Below are some entries; state how many of their lines contain the word "none", with nothing else in the reply.
★ ★ ★ ★ ★ ★ ★
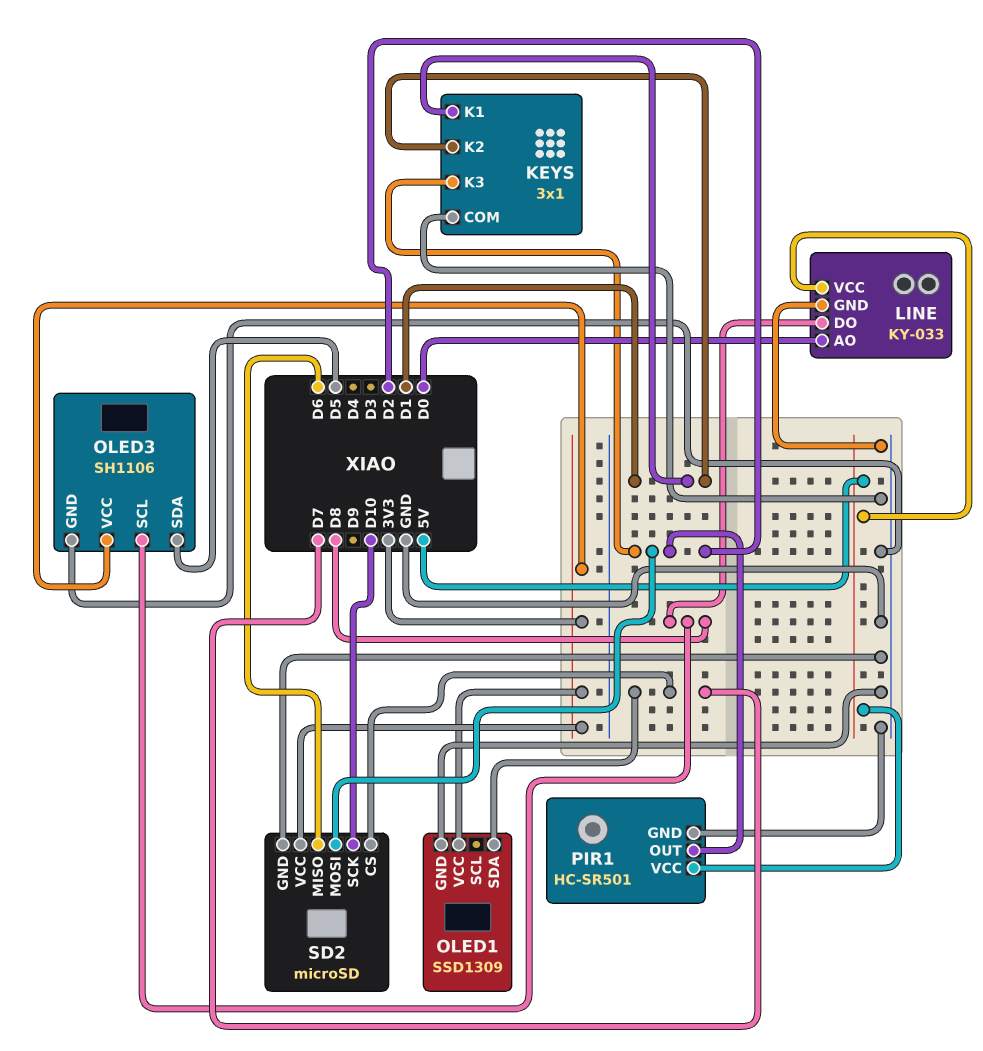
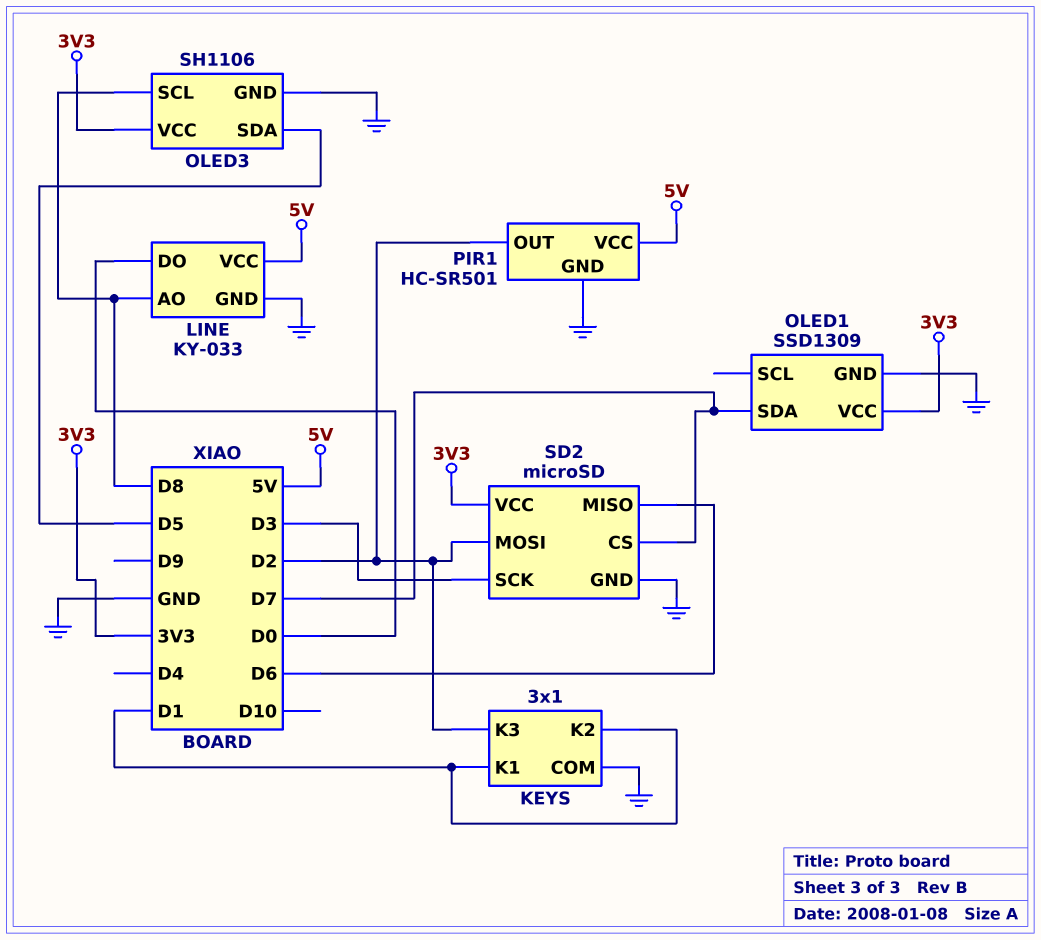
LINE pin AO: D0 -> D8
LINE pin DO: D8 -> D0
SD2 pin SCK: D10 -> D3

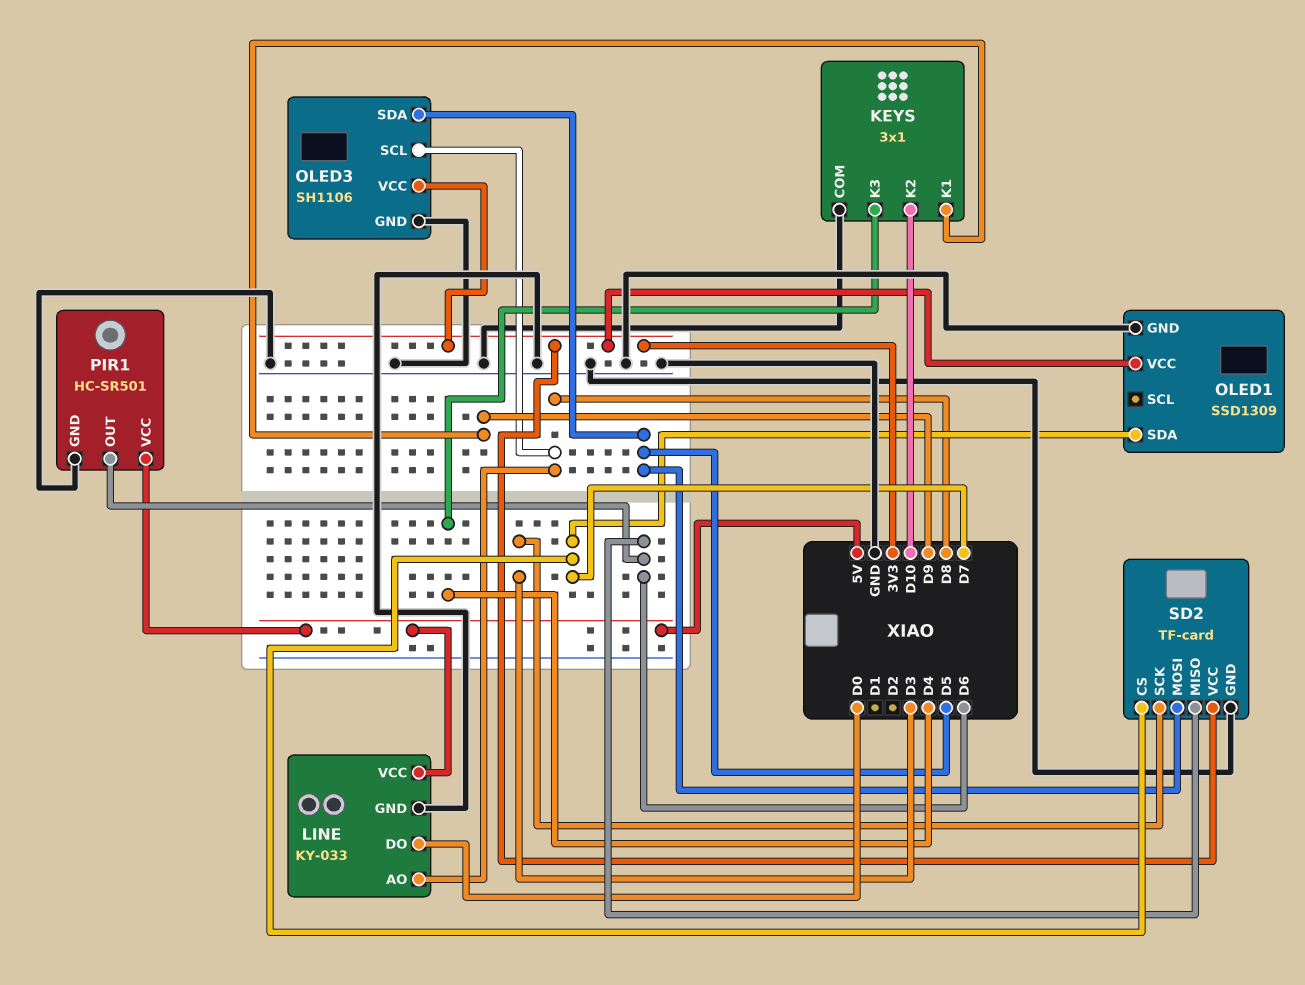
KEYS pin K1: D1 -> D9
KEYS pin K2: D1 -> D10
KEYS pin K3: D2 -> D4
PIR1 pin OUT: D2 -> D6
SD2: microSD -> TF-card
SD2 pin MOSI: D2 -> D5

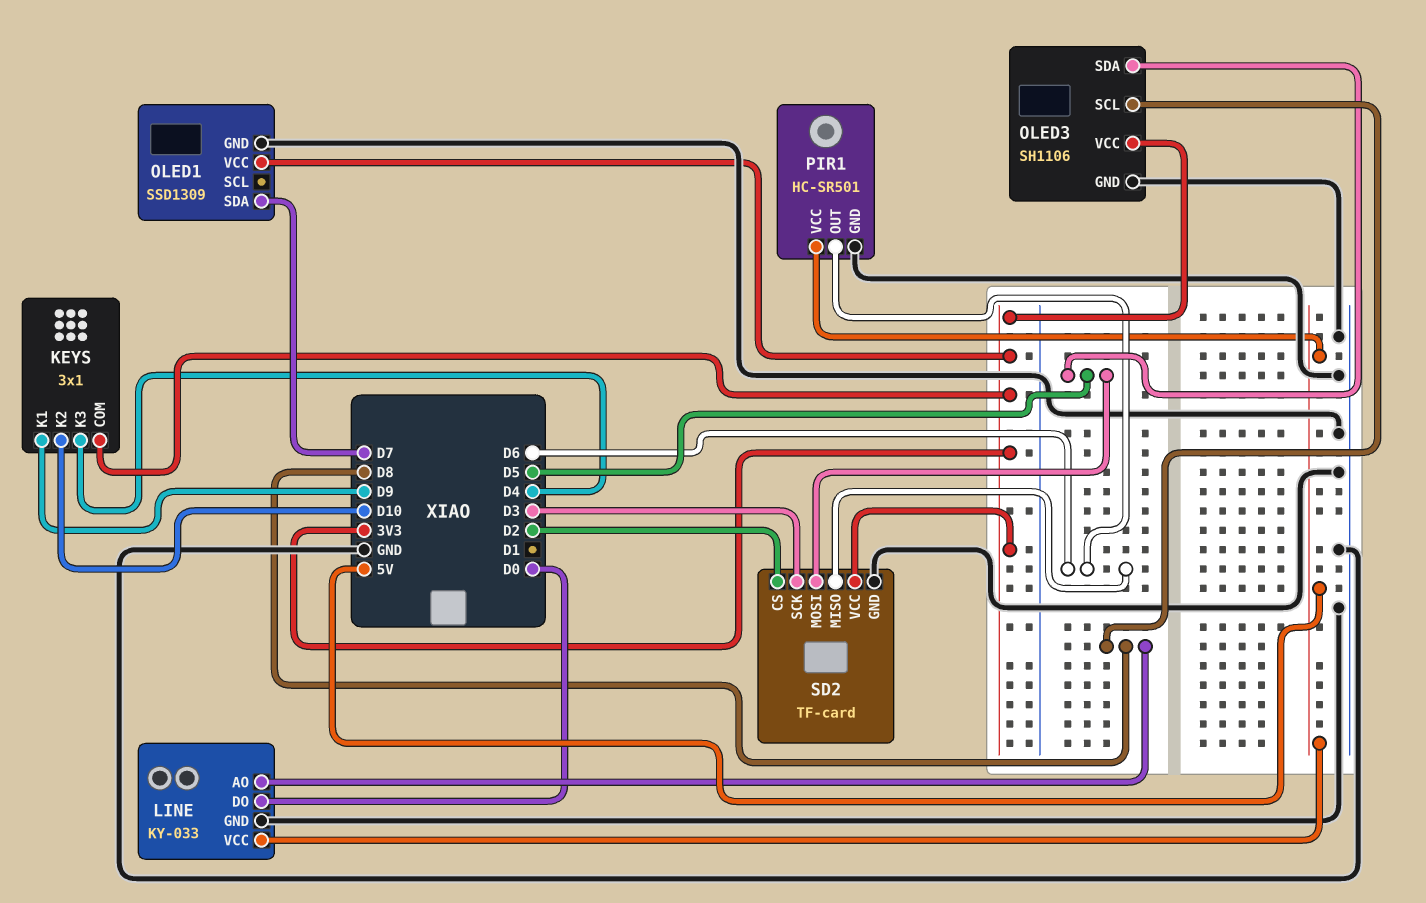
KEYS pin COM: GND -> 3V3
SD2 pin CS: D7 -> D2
★ ★ ★ ★ ★ ★ ★
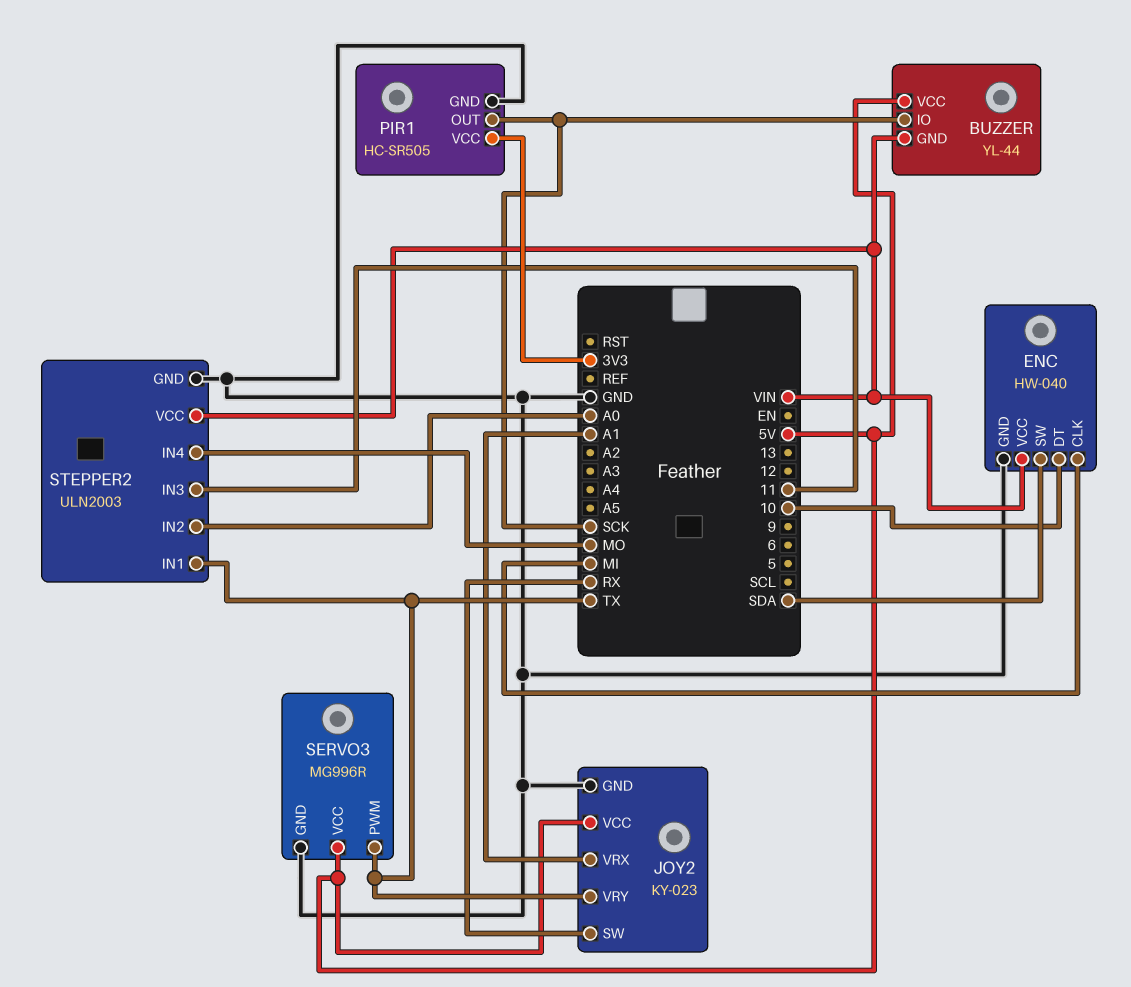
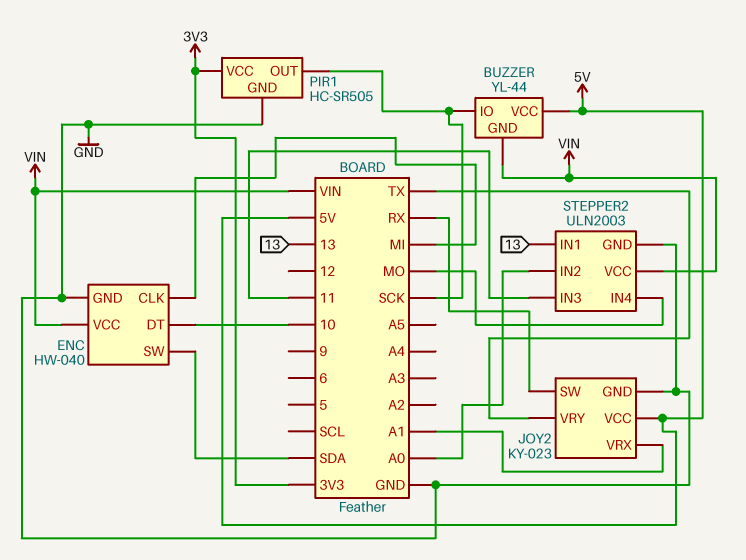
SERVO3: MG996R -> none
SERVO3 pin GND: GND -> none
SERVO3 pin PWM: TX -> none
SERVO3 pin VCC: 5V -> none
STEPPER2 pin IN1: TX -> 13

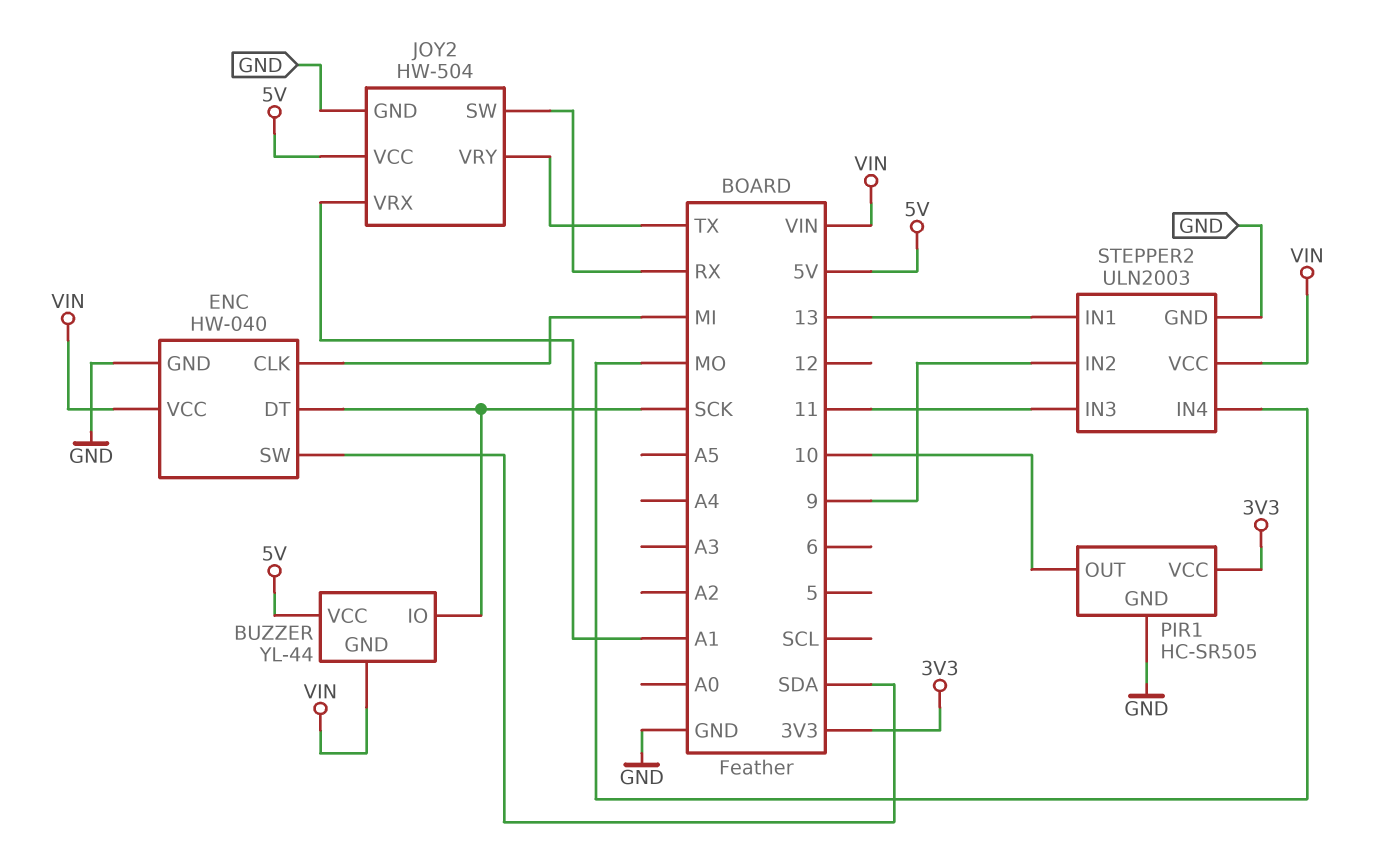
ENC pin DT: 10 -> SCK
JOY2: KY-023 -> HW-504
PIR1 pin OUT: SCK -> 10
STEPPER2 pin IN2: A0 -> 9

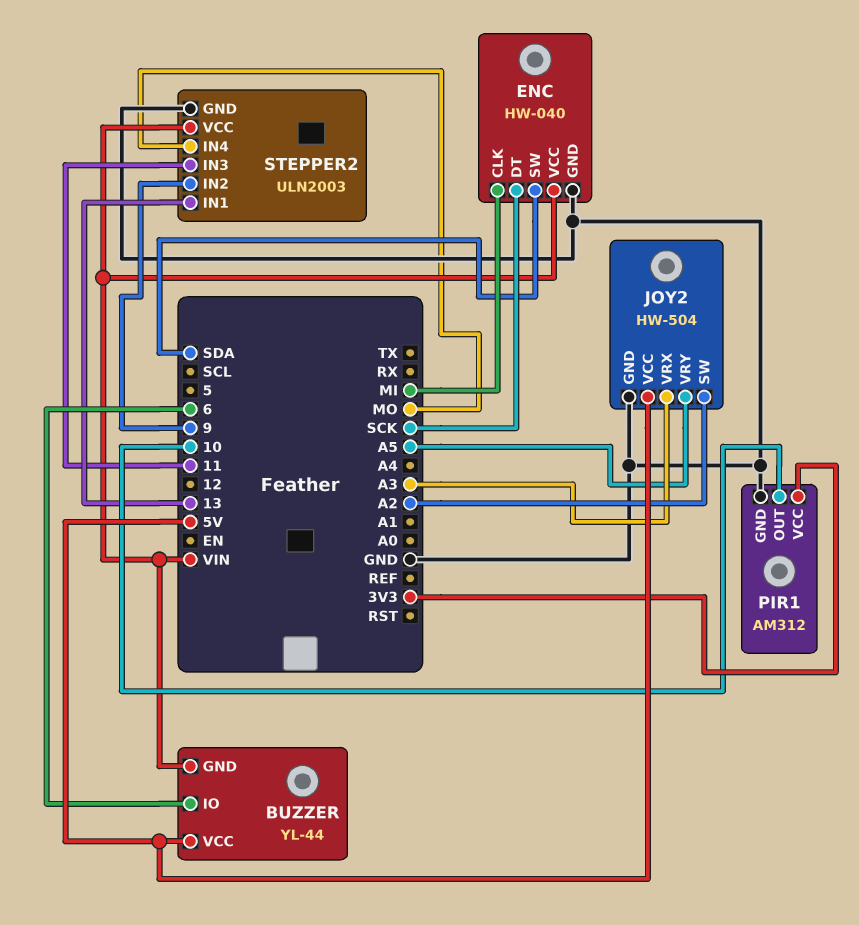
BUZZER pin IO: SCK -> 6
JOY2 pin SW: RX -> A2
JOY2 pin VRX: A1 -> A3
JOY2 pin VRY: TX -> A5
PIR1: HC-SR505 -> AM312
★ ★ ★ ★ ★ ★ ★
→ **Reply to the task**
4